_Aim of the task_
Copy out exactly the lines from the start of the data to the line containing "SW1: switch (AC1, AC2) -> none". Include both.

[Revision tracking records]
════
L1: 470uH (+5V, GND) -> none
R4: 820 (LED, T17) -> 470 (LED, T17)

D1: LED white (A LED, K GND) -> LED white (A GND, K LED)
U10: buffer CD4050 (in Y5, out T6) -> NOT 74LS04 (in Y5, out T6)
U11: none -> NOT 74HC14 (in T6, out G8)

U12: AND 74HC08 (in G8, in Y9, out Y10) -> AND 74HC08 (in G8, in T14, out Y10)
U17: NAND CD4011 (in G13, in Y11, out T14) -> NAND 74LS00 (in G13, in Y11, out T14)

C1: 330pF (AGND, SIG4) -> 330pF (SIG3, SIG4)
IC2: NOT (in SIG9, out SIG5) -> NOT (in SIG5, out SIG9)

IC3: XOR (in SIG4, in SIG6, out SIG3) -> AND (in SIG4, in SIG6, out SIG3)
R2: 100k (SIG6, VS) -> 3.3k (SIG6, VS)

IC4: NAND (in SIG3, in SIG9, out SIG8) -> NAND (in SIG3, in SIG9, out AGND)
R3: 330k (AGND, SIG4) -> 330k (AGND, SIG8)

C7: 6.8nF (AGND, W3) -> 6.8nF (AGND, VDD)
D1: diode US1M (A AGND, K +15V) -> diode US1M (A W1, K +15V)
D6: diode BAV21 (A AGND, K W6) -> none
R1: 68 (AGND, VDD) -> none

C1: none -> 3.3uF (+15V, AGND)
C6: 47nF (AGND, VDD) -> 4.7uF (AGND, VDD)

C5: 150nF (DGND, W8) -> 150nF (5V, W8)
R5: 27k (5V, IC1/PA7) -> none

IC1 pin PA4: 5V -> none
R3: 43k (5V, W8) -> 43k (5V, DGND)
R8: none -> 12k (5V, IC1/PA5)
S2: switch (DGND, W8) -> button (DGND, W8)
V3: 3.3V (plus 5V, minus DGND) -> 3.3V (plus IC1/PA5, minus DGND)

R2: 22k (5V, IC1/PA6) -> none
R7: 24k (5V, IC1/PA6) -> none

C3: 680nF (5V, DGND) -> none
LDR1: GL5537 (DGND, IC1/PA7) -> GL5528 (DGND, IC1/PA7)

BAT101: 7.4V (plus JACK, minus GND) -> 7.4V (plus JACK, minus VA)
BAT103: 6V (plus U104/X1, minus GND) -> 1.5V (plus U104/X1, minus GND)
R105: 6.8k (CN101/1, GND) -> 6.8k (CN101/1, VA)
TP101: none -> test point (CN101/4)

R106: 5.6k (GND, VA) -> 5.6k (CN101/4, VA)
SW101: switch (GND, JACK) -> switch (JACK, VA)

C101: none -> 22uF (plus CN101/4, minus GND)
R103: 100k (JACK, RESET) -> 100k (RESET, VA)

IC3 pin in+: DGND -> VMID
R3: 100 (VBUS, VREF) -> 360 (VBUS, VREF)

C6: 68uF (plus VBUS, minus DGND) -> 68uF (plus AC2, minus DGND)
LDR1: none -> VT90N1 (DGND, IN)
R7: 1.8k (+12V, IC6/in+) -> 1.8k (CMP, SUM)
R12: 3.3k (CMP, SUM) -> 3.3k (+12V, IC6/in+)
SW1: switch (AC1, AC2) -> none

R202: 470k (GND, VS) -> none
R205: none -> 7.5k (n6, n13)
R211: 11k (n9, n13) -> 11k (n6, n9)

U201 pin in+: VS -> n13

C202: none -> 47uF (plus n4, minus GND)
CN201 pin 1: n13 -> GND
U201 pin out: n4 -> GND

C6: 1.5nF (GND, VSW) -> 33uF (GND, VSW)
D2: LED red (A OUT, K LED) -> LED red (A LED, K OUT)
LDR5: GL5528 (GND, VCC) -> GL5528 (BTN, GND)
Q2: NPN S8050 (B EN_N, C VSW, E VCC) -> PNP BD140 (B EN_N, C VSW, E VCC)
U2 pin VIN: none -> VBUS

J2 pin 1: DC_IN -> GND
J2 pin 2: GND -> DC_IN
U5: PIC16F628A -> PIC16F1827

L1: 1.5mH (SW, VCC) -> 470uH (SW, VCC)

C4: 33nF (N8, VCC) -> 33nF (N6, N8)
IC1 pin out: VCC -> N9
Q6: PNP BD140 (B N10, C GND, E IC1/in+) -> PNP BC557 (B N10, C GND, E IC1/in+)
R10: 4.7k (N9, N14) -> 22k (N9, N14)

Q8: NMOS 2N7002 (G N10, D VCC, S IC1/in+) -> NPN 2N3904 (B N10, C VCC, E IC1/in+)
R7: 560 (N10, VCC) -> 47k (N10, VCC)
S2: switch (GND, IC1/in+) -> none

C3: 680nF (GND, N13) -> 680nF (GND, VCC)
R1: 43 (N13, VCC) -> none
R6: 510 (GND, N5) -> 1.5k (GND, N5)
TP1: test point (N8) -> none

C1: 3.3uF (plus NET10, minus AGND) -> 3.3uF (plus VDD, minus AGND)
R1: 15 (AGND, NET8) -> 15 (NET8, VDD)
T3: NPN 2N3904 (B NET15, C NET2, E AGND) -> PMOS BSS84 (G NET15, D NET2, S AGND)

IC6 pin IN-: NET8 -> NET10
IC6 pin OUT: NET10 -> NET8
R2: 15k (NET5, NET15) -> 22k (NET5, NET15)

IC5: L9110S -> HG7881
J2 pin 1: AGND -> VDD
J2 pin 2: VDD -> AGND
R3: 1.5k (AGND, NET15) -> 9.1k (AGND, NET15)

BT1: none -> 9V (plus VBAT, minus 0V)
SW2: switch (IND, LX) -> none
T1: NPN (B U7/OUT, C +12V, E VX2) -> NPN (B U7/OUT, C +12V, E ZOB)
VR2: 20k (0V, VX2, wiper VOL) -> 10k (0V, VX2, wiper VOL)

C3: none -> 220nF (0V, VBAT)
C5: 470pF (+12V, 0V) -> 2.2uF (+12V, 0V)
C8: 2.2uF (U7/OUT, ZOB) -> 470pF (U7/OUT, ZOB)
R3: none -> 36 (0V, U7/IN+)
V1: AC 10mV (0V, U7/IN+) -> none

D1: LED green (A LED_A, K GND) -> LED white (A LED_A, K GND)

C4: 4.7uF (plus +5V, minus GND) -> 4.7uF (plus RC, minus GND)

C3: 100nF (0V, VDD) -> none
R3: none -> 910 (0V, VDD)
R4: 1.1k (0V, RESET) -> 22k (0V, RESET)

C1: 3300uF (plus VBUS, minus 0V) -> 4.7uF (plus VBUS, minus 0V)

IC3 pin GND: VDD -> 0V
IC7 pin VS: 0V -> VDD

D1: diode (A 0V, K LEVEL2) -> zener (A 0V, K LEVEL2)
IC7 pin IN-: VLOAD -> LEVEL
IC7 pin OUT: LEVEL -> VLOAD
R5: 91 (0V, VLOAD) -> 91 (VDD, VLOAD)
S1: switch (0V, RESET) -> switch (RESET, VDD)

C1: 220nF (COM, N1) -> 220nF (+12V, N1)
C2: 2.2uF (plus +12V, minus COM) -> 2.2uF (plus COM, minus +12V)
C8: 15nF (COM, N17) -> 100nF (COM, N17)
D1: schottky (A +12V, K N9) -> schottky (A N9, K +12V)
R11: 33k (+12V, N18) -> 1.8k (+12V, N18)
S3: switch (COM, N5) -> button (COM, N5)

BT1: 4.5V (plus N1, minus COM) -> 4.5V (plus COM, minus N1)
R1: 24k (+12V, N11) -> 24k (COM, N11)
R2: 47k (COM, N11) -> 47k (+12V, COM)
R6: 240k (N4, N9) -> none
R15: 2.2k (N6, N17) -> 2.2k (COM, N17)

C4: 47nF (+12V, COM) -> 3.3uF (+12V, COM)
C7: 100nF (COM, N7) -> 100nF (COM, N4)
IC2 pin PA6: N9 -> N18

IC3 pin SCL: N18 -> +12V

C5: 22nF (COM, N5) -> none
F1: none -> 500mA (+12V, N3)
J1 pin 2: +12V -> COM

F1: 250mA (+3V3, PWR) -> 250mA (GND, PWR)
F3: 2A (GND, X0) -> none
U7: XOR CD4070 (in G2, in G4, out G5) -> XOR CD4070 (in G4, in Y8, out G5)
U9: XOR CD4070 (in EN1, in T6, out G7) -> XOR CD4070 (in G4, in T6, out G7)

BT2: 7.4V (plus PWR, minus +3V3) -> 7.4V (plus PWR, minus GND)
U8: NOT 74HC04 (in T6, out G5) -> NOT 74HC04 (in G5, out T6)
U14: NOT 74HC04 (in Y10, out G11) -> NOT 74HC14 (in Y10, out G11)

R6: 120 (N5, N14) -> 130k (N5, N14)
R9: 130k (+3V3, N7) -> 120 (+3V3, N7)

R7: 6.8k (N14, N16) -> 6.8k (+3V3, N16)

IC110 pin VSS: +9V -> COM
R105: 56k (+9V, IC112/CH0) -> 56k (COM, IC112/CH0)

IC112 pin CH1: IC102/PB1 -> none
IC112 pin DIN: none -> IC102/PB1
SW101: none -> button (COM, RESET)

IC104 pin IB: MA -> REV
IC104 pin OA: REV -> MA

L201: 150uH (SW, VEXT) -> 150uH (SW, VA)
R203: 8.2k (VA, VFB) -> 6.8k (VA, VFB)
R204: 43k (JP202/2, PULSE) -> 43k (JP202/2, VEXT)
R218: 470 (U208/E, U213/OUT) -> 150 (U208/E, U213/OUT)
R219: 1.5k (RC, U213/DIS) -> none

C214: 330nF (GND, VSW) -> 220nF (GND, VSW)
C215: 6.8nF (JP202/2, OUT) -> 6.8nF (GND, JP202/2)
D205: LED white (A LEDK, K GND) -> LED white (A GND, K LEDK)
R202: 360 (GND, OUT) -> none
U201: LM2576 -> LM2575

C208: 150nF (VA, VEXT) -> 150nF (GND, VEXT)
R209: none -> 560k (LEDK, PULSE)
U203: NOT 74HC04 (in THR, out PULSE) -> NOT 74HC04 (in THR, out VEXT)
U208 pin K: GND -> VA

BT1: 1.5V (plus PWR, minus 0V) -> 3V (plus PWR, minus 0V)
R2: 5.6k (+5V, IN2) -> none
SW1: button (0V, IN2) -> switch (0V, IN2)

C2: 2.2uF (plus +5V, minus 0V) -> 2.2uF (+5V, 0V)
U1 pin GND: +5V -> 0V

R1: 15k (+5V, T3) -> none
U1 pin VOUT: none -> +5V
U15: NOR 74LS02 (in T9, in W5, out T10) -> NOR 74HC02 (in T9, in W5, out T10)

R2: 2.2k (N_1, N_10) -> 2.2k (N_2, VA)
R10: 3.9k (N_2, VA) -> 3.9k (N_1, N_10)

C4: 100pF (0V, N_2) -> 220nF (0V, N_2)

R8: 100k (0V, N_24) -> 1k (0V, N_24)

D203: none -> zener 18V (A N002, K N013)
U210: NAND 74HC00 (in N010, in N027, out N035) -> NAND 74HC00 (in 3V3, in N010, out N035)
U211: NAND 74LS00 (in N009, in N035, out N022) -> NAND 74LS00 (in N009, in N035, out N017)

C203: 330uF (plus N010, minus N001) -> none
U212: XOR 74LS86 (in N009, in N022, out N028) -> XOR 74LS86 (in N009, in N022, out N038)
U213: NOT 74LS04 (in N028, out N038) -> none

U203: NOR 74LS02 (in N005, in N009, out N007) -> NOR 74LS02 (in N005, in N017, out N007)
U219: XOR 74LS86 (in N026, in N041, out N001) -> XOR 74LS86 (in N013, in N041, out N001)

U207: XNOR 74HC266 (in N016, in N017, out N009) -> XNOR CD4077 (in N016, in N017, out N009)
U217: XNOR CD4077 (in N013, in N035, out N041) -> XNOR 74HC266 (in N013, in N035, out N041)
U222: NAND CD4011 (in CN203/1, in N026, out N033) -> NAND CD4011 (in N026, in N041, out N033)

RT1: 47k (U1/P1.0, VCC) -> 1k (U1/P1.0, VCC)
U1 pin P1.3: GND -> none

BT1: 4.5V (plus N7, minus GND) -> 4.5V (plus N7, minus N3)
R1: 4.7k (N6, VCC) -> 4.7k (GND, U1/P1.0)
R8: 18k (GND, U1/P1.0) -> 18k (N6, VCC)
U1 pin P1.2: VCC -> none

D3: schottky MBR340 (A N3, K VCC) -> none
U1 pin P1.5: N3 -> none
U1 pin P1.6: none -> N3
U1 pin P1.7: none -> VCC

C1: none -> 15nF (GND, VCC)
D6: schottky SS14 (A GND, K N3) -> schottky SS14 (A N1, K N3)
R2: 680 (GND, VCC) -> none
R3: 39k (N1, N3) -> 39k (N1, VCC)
════
_Answer box_
L1: 470uH (+5V, GND) -> none
R4: 820 (LED, T17) -> 470 (LED, T17)

D1: LED white (A LED, K GND) -> LED white (A GND, K LED)
U10: buffer CD4050 (in Y5, out T6) -> NOT 74LS04 (in Y5, out T6)
U11: none -> NOT 74HC14 (in T6, out G8)

U12: AND 74HC08 (in G8, in Y9, out Y10) -> AND 74HC08 (in G8, in T14, out Y10)
U17: NAND CD4011 (in G13, in Y11, out T14) -> NAND 74LS00 (in G13, in Y11, out T14)

C1: 330pF (AGND, SIG4) -> 330pF (SIG3, SIG4)
IC2: NOT (in SIG9, out SIG5) -> NOT (in SIG5, out SIG9)

IC3: XOR (in SIG4, in SIG6, out SIG3) -> AND (in SIG4, in SIG6, out SIG3)
R2: 100k (SIG6, VS) -> 3.3k (SIG6, VS)

IC4: NAND (in SIG3, in SIG9, out SIG8) -> NAND (in SIG3, in SIG9, out AGND)
R3: 330k (AGND, SIG4) -> 330k (AGND, SIG8)

C7: 6.8nF (AGND, W3) -> 6.8nF (AGND, VDD)
D1: diode US1M (A AGND, K +15V) -> diode US1M (A W1, K +15V)
D6: diode BAV21 (A AGND, K W6) -> none
R1: 68 (AGND, VDD) -> none

C1: none -> 3.3uF (+15V, AGND)
C6: 47nF (AGND, VDD) -> 4.7uF (AGND, VDD)

C5: 150nF (DGND, W8) -> 150nF (5V, W8)
R5: 27k (5V, IC1/PA7) -> none

IC1 pin PA4: 5V -> none
R3: 43k (5V, W8) -> 43k (5V, DGND)
R8: none -> 12k (5V, IC1/PA5)
S2: switch (DGND, W8) -> button (DGND, W8)
V3: 3.3V (plus 5V, minus DGND) -> 3.3V (plus IC1/PA5, minus DGND)

R2: 22k (5V, IC1/PA6) -> none
R7: 24k (5V, IC1/PA6) -> none

C3: 680nF (5V, DGND) -> none
LDR1: GL5537 (DGND, IC1/PA7) -> GL5528 (DGND, IC1/PA7)

BAT101: 7.4V (plus JACK, minus GND) -> 7.4V (plus JACK, minus VA)
BAT103: 6V (plus U104/X1, minus GND) -> 1.5V (plus U104/X1, minus GND)
R105: 6.8k (CN101/1, GND) -> 6.8k (CN101/1, VA)
TP101: none -> test point (CN101/4)

R106: 5.6k (GND, VA) -> 5.6k (CN101/4, VA)
SW101: switch (GND, JACK) -> switch (JACK, VA)

C101: none -> 22uF (plus CN101/4, minus GND)
R103: 100k (JACK, RESET) -> 100k (RESET, VA)

IC3 pin in+: DGND -> VMID
R3: 100 (VBUS, VREF) -> 360 (VBUS, VREF)

C6: 68uF (plus VBUS, minus DGND) -> 68uF (plus AC2, minus DGND)
LDR1: none -> VT90N1 (DGND, IN)
R7: 1.8k (+12V, IC6/in+) -> 1.8k (CMP, SUM)
R12: 3.3k (CMP, SUM) -> 3.3k (+12V, IC6/in+)
SW1: switch (AC1, AC2) -> none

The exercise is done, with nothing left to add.